TASK DIRECTIONS
Below are several entries. Transcribe exactly those lines that fall from the one with "D1: zener 6.2V" through the one with "R14: 1.8M (+3V3, NET7) -> 1.8M (+3V3, NET14)", end lines included.

MATERIAL FOR THIS TASK
⁂

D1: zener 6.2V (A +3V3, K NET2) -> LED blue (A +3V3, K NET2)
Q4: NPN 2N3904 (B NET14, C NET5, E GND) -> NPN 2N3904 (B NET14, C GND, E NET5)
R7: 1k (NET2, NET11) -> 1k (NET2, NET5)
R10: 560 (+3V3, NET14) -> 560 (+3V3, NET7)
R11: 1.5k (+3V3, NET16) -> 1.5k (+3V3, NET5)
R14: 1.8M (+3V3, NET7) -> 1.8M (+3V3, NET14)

⁂

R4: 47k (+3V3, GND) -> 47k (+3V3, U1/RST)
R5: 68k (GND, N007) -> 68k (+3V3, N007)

⁂

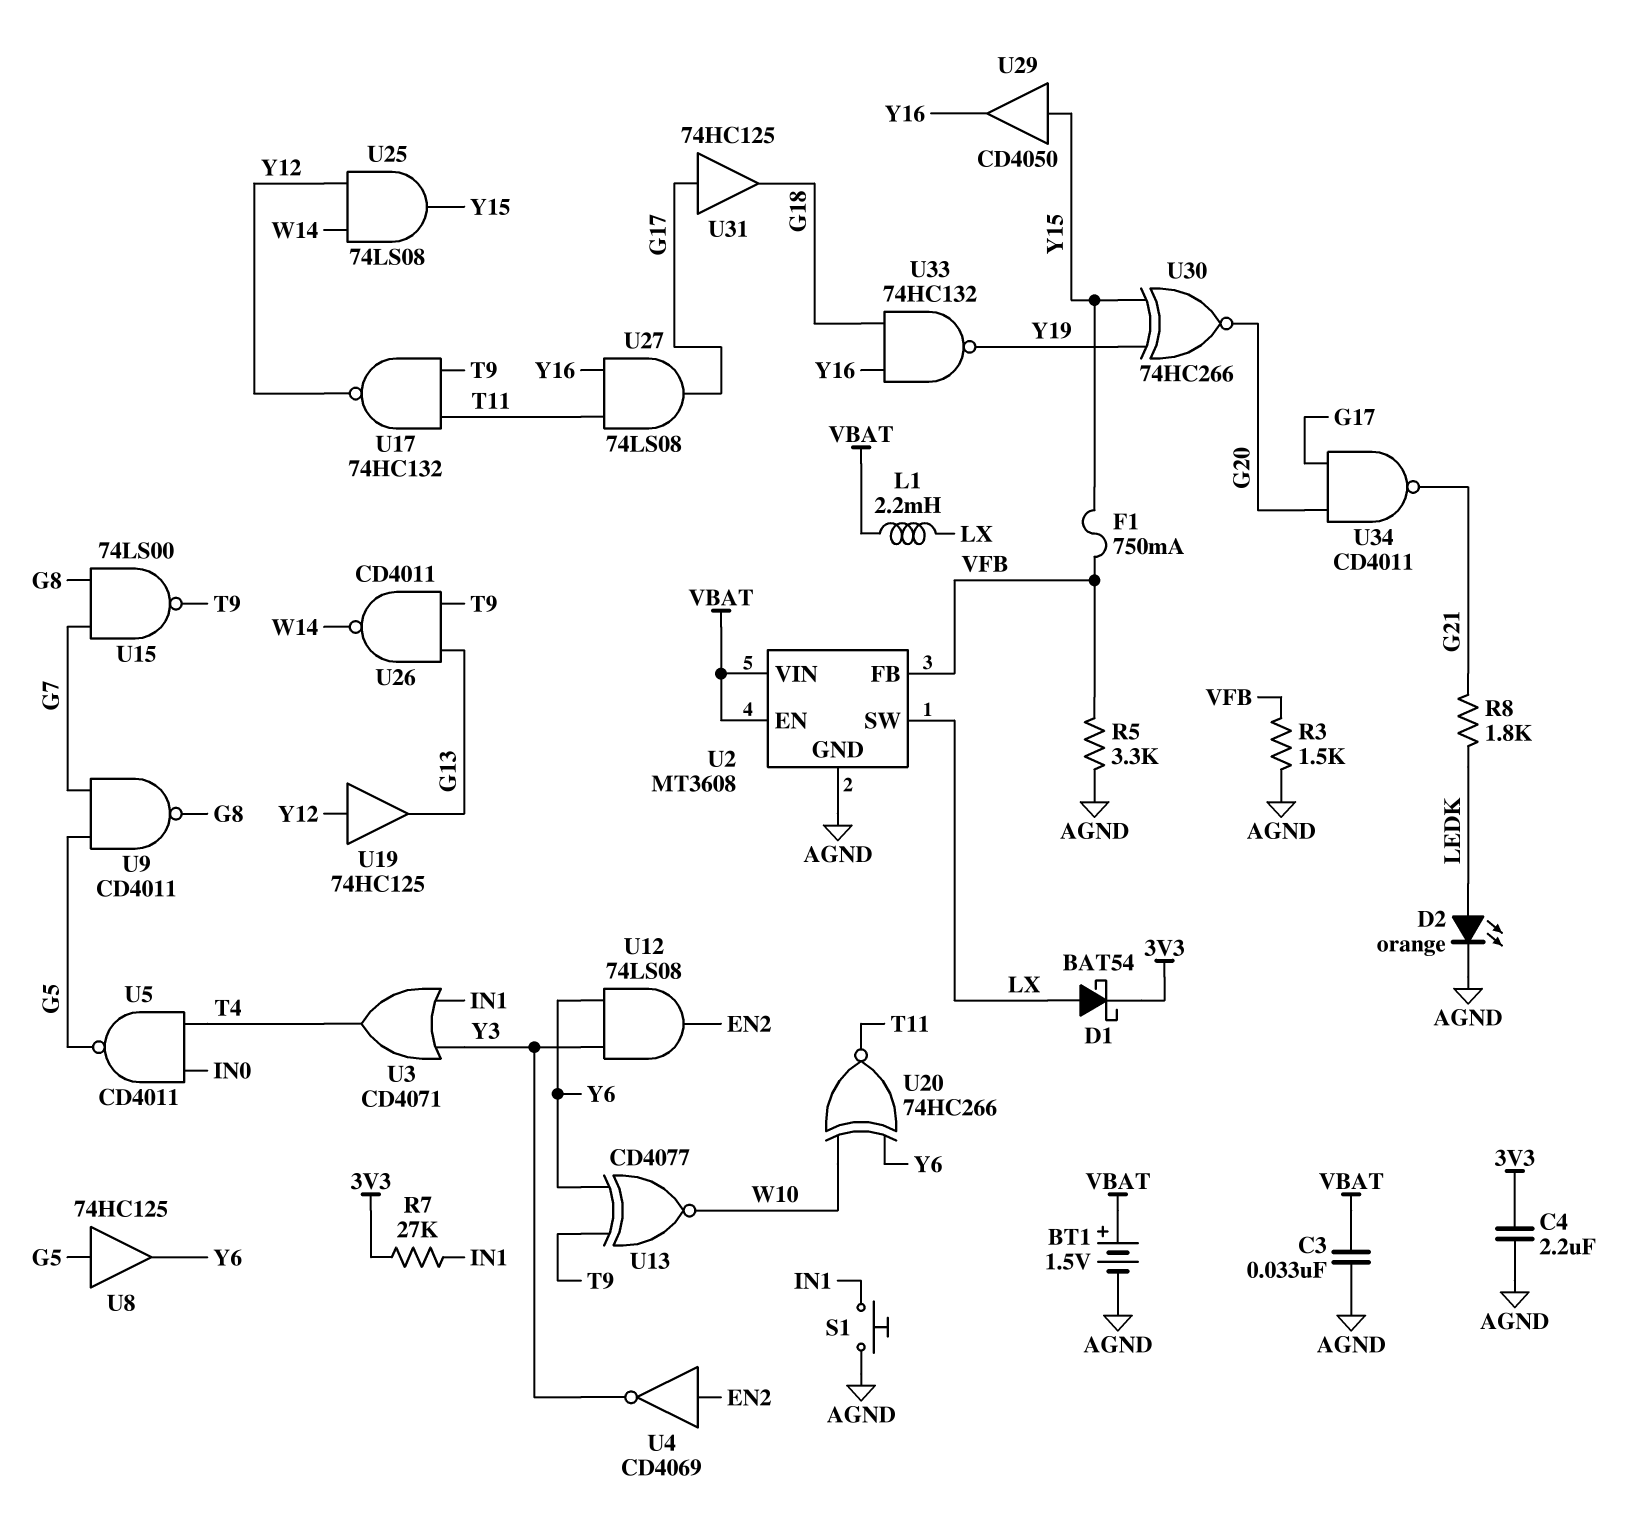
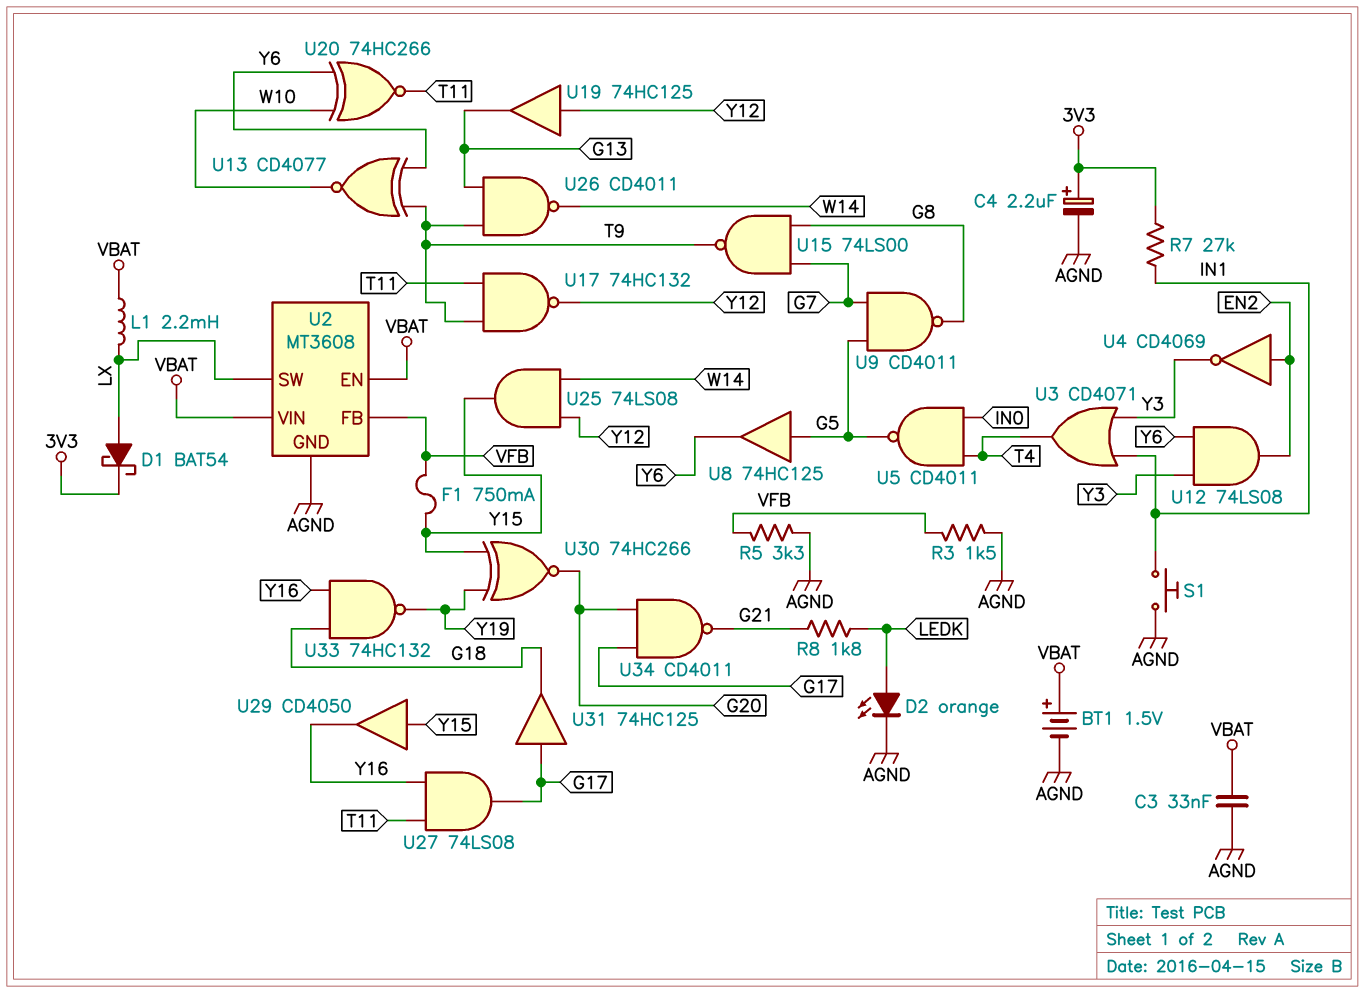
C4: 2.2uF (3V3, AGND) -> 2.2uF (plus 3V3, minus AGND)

⁂

WRITTEN ANSWER
D1: zener 6.2V (A +3V3, K NET2) -> LED blue (A +3V3, K NET2)
Q4: NPN 2N3904 (B NET14, C NET5, E GND) -> NPN 2N3904 (B NET14, C GND, E NET5)
R7: 1k (NET2, NET11) -> 1k (NET2, NET5)
R10: 560 (+3V3, NET14) -> 560 (+3V3, NET7)
R11: 1.5k (+3V3, NET16) -> 1.5k (+3V3, NET5)
R14: 1.8M (+3V3, NET7) -> 1.8M (+3V3, NET14)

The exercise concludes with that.